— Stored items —
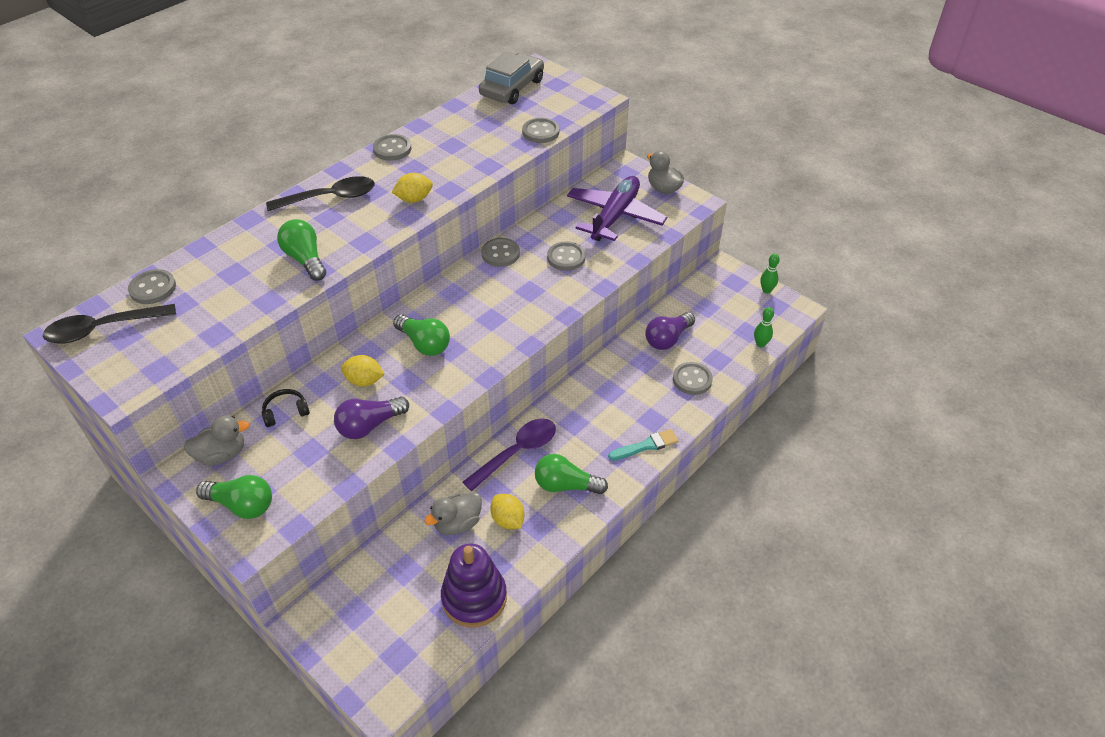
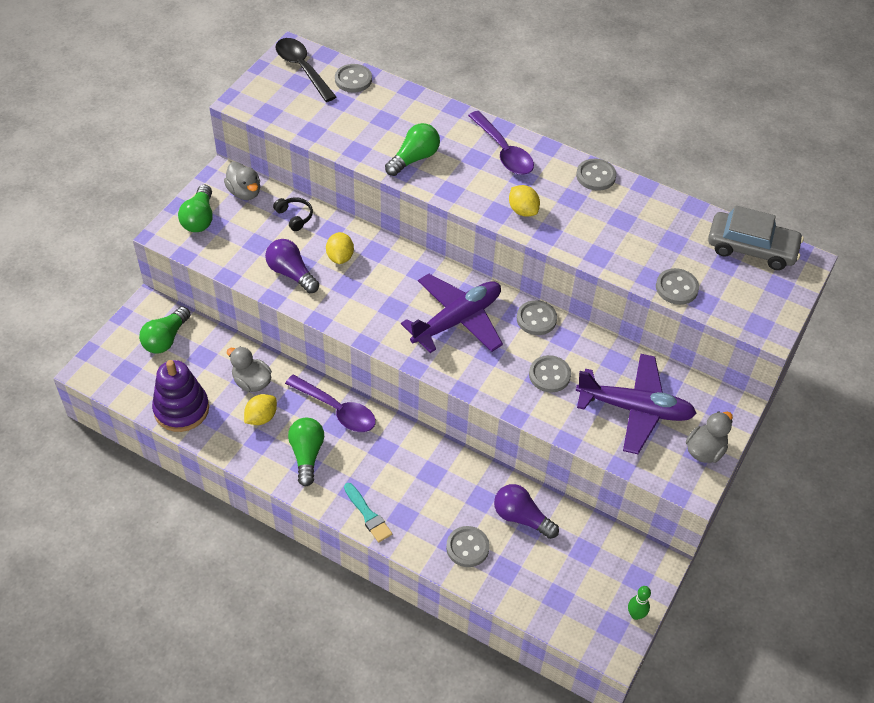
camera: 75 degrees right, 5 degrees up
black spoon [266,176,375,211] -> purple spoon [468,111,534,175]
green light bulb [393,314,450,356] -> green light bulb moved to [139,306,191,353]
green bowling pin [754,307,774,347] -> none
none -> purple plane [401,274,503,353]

— WORK TO BE COMPLETED —
When you reproduce the entries above, keep every word exact and leave the images out.

— TASK ANSWER —
camera: 75 degrees right, 5 degrees up
black spoon [266,176,375,211] -> purple spoon [468,111,534,175]
green light bulb [393,314,450,356] -> green light bulb moved to [139,306,191,353]
green bowling pin [754,307,774,347] -> none
none -> purple plane [401,274,503,353]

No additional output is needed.